Excerpted data below:

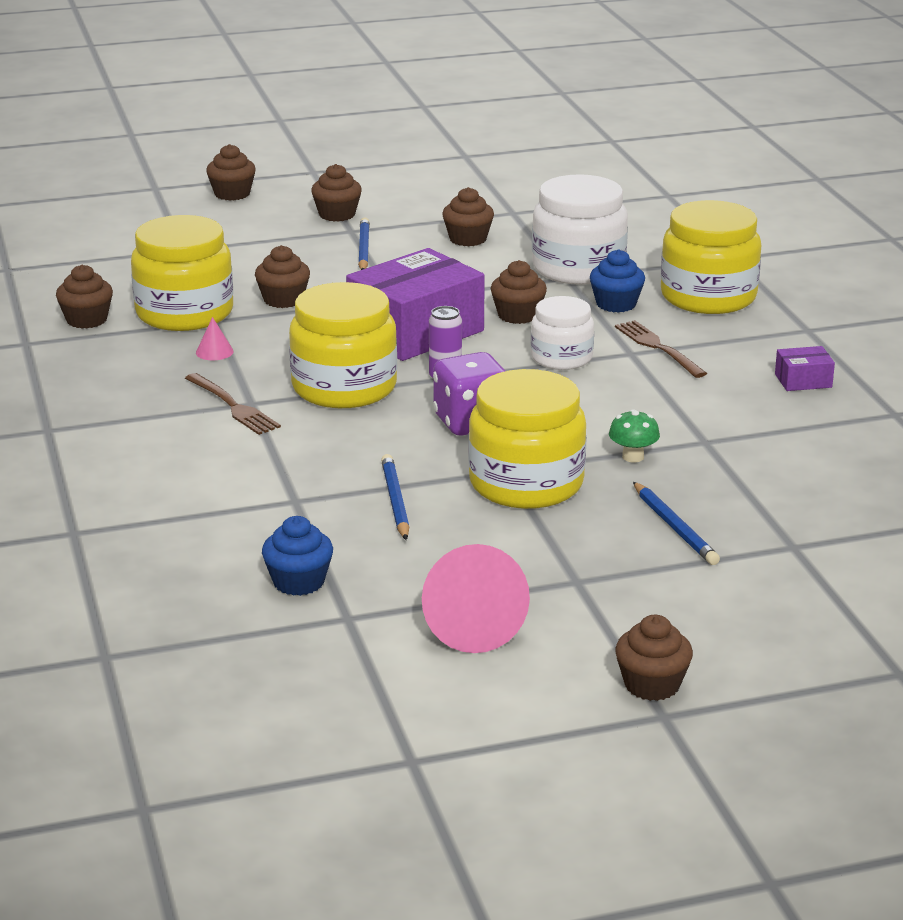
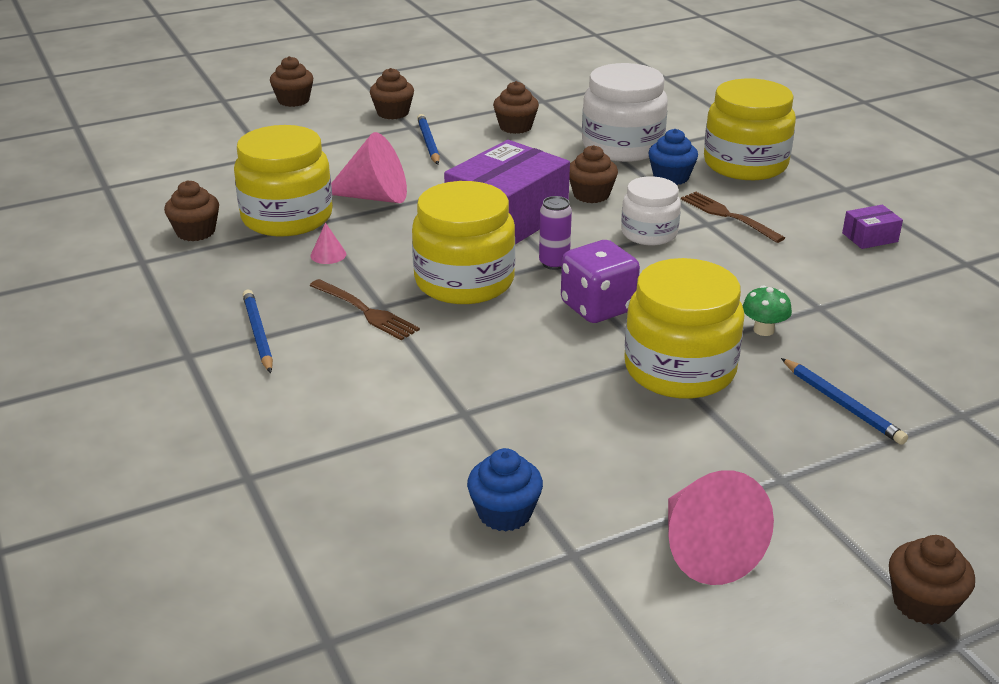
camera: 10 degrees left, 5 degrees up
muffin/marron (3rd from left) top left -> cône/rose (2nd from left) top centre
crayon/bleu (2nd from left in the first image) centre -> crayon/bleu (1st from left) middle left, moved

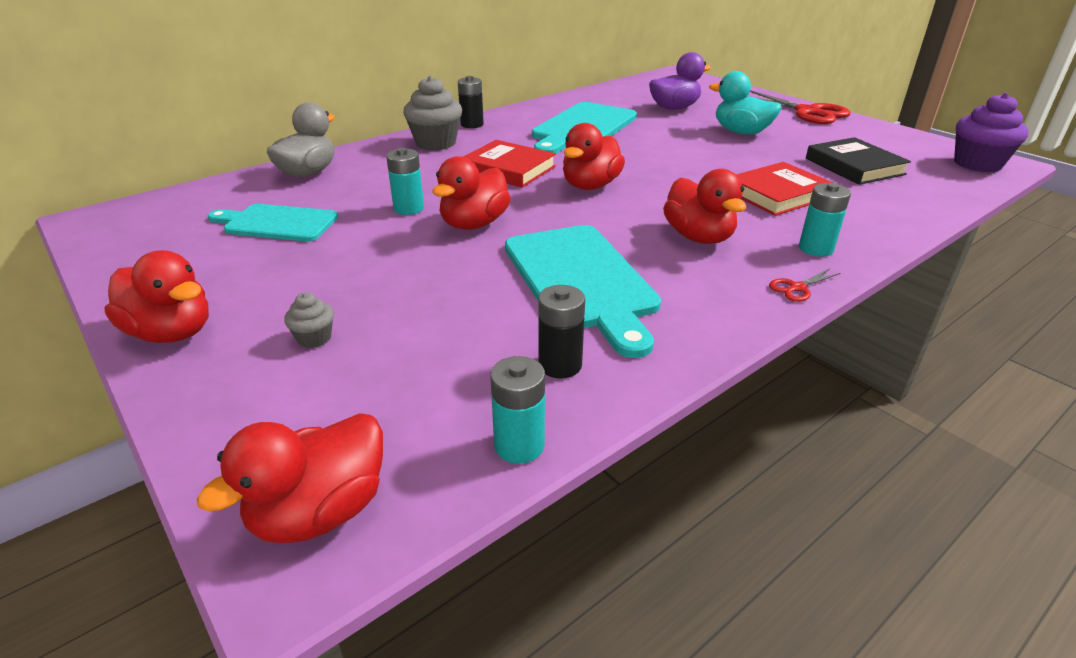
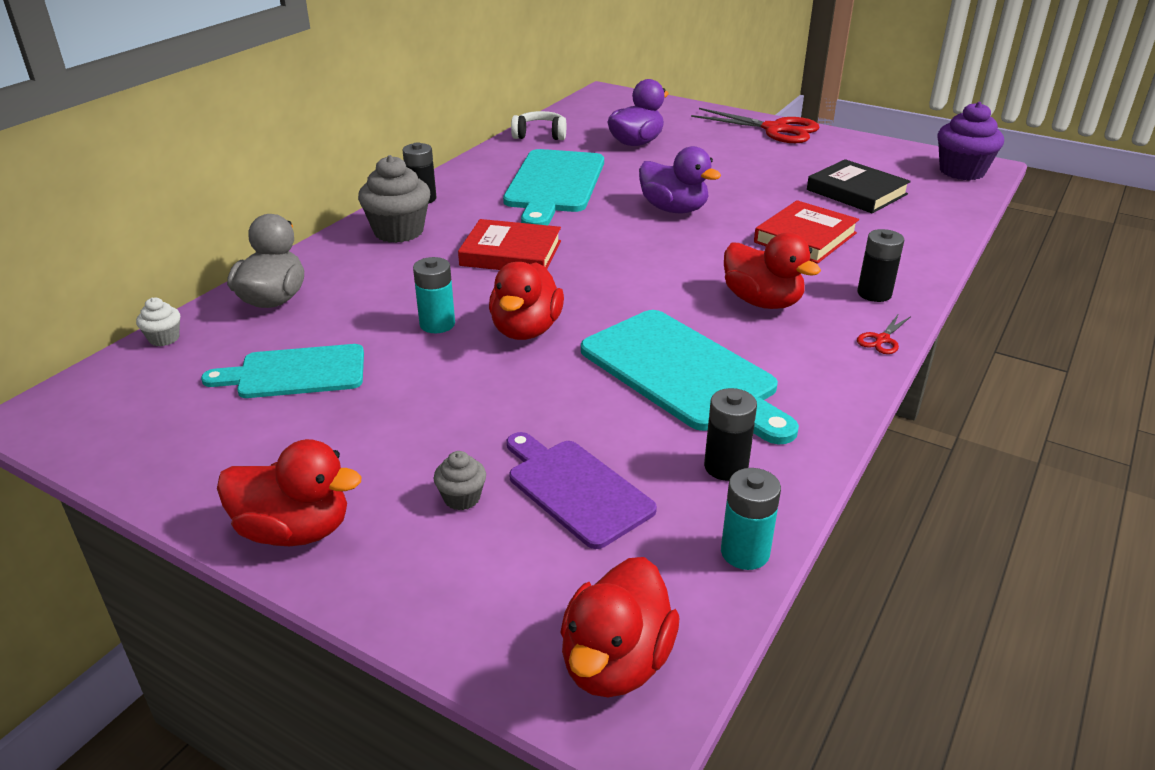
camera: 20 degrees left, 0 degrees up
canard/rouge (4th from left) top centre -> none
canard/turquoise top right -> none
pile/turquoise (3rd from left) top right -> pile/noir (3rd from left) middle right
none -> muffin/blanc middle left
none -> planche à découper/violet centre
none -> casque audio/blanc top centre
none -> canard/violet (2nd from left) top centre

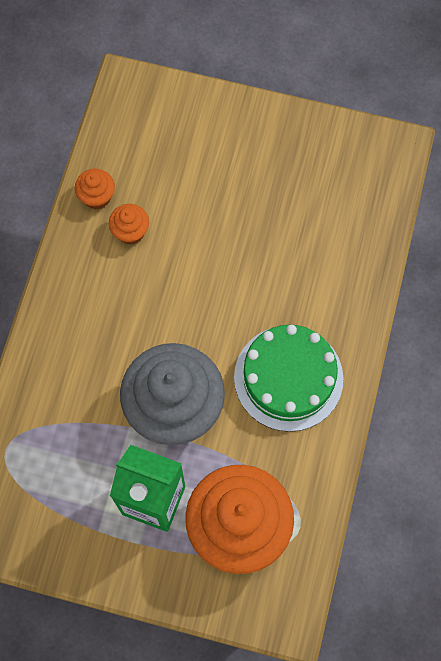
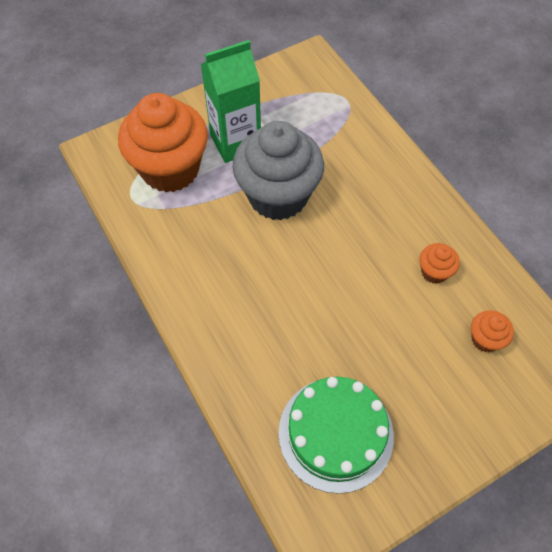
camera: 135 degrees right, 10 degrees down
muffin/orange (1st from left in the first image) top left -> muffin/orange (3rd from left) middle right, moved
gâteau/vert centre -> gâteau/vert bottom centre, moved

End of Excerpted data.

In your reply, please set down exactly the lines from the one containing "crayon/bleu (2nd from" through the end of the records, with the pictures left out.

Result below:
crayon/bleu (2nd from left in the first image) centre -> crayon/bleu (1st from left) middle left, moved

camera: 20 degrees left, 0 degrees up
canard/rouge (4th from left) top centre -> none
canard/turquoise top right -> none
pile/turquoise (3rd from left) top right -> pile/noir (3rd from left) middle right
none -> muffin/blanc middle left
none -> planche à découper/violet centre
none -> casque audio/blanc top centre
none -> canard/violet (2nd from left) top centre

camera: 135 degrees right, 10 degrees down
muffin/orange (1st from left in the first image) top left -> muffin/orange (3rd from left) middle right, moved
gâteau/vert centre -> gâteau/vert bottom centre, moved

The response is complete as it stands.